Leave the images out. Give every line below again, precisely.
--- Listed entries Enclosed Below ---
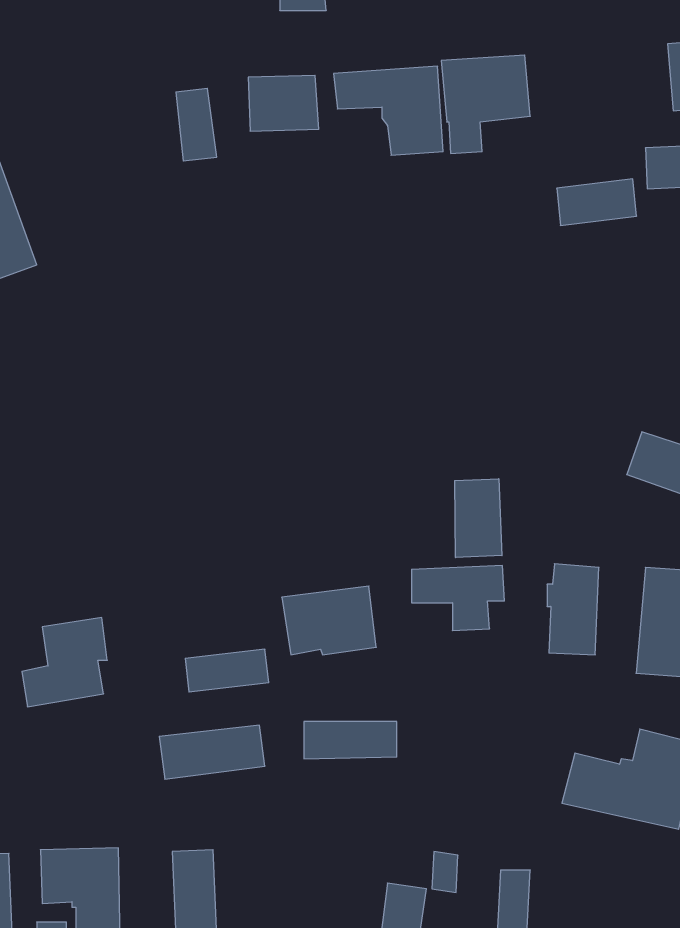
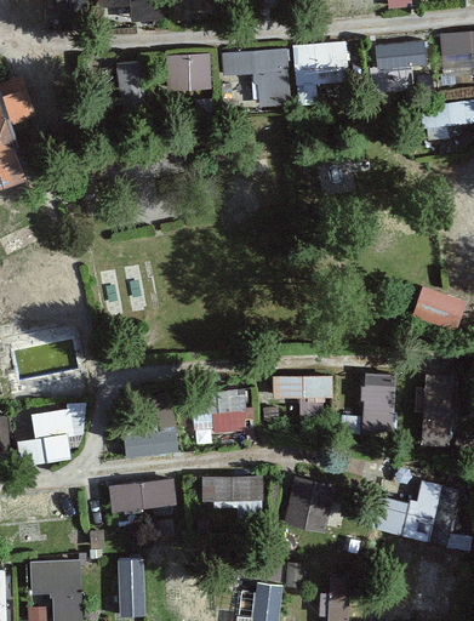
building: [557,179,637,225] -> [375,40,427,70]
building: [455,479,502,558] -> none
building: none -> [285,477,335,534]

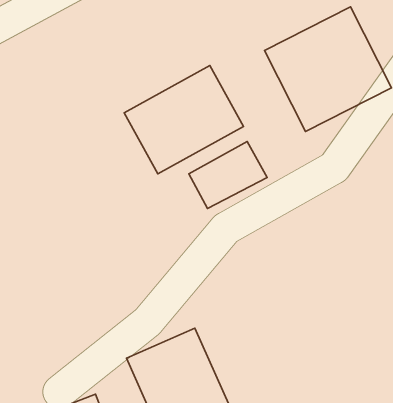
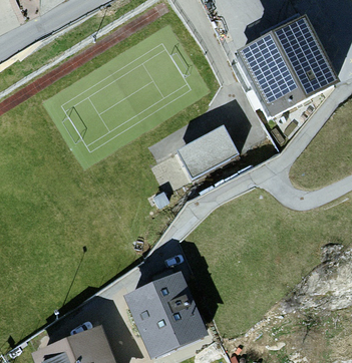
building: [124,66,244,174] -> none

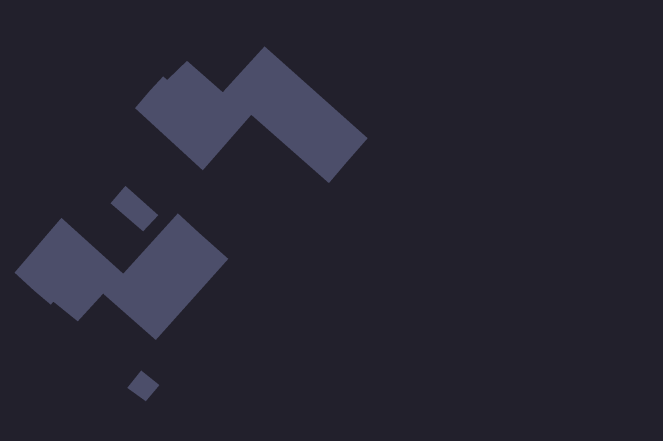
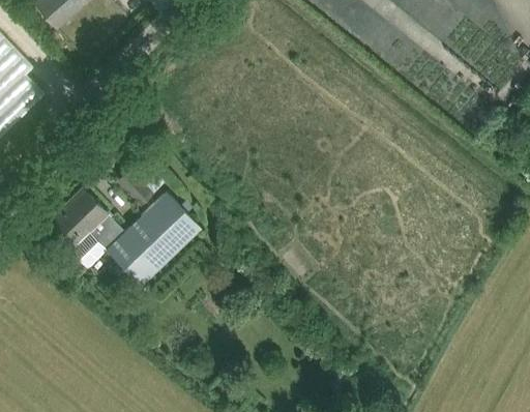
building: [134,45,369,184] -> none

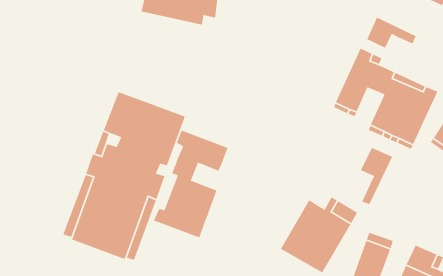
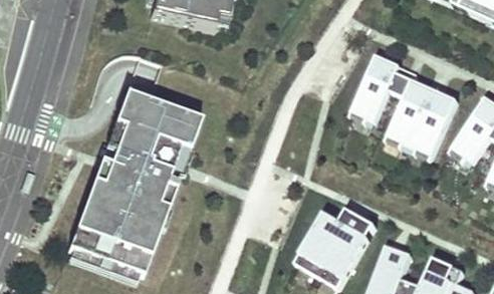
building: [366,17,417,49] -> none
building: [153,129,228,239] -> none
building: [360,147,393,205] -> none

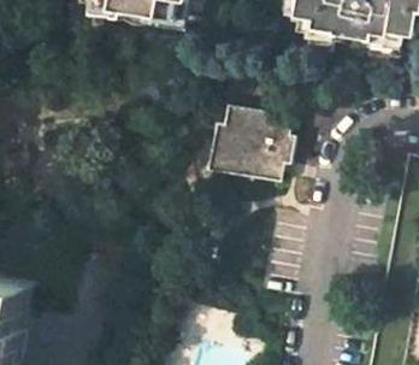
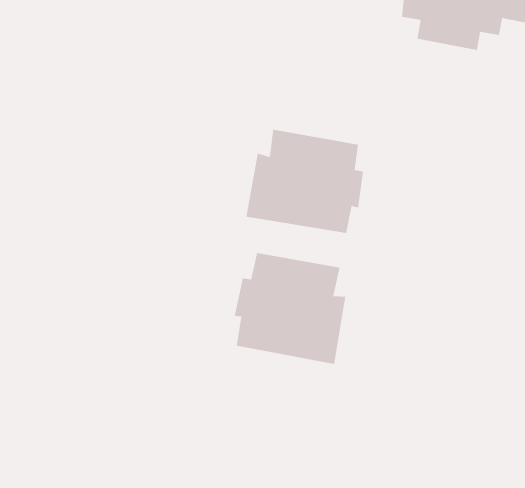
building: none -> [234,252,346,365]

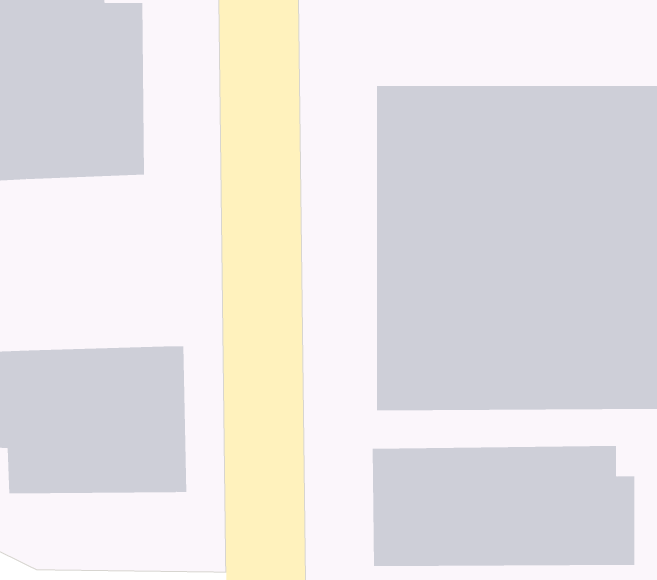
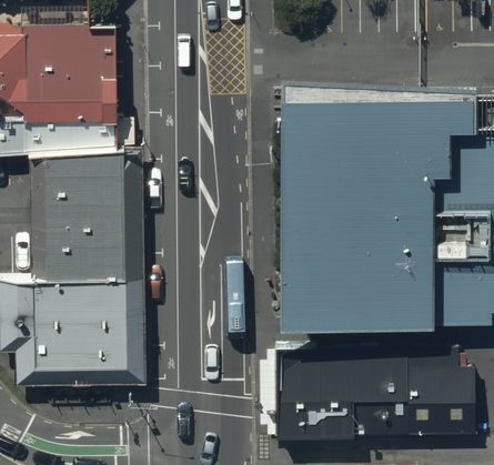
building: none -> [28,150,143,280]

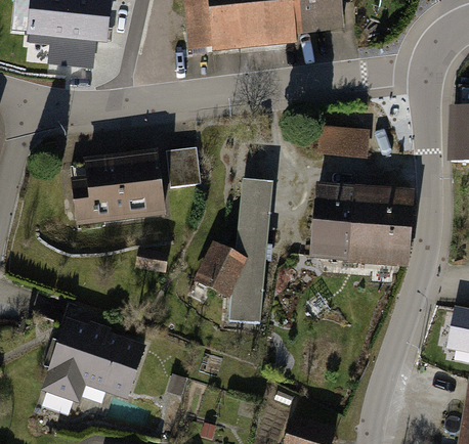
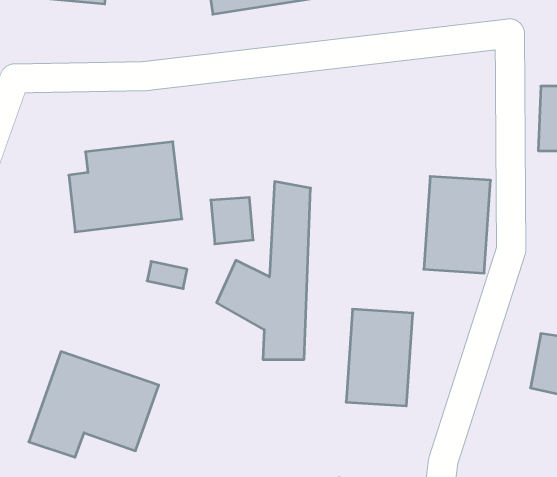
building: [327,122,371,152] -> none
building: [168,148,202,185] -> [211,197,253,244]
building: [310,178,364,255] -> [346,309,413,406]

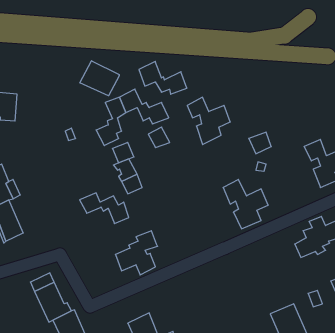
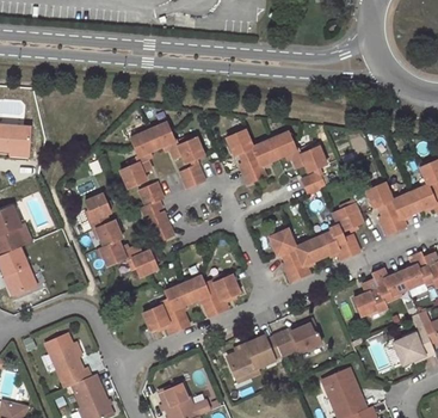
building: [80,61,119,96] -> none
building: [139,61,187,94] -> [270,129,326,167]
building: none -> [82,193,121,248]
building: none -> [313,195,363,260]
building: none -> [185,272,240,318]
building: none -> [276,319,323,357]
building: none -> [228,337,277,379]

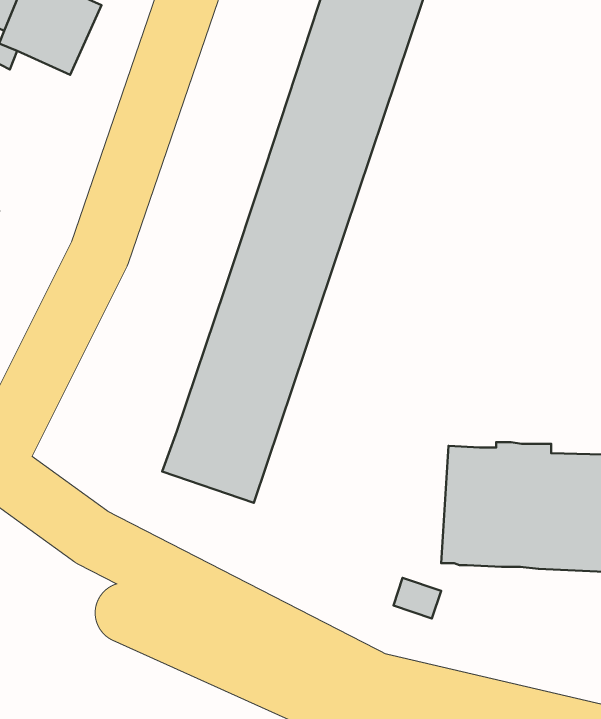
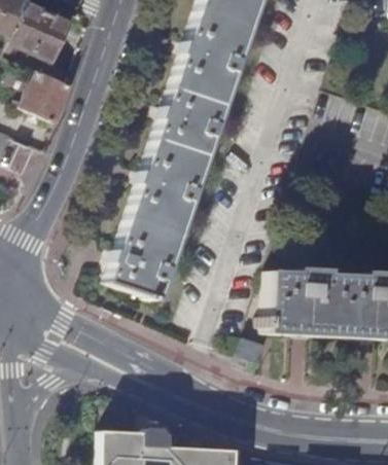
building: none -> [24,72,72,126]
--- End of Enclosed Listed entries ---
• Output of the task:
building: [557,179,637,225] -> [375,40,427,70]
building: [455,479,502,558] -> none
building: none -> [285,477,335,534]

building: [124,66,244,174] -> none

building: [134,45,369,184] -> none

building: [366,17,417,49] -> none
building: [153,129,228,239] -> none
building: [360,147,393,205] -> none

building: none -> [234,252,346,365]

building: none -> [28,150,143,280]

building: [327,122,371,152] -> none
building: [168,148,202,185] -> [211,197,253,244]
building: [310,178,364,255] -> [346,309,413,406]

building: [80,61,119,96] -> none
building: [139,61,187,94] -> [270,129,326,167]
building: none -> [82,193,121,248]
building: none -> [313,195,363,260]
building: none -> [185,272,240,318]
building: none -> [276,319,323,357]
building: none -> [228,337,277,379]

building: none -> [24,72,72,126]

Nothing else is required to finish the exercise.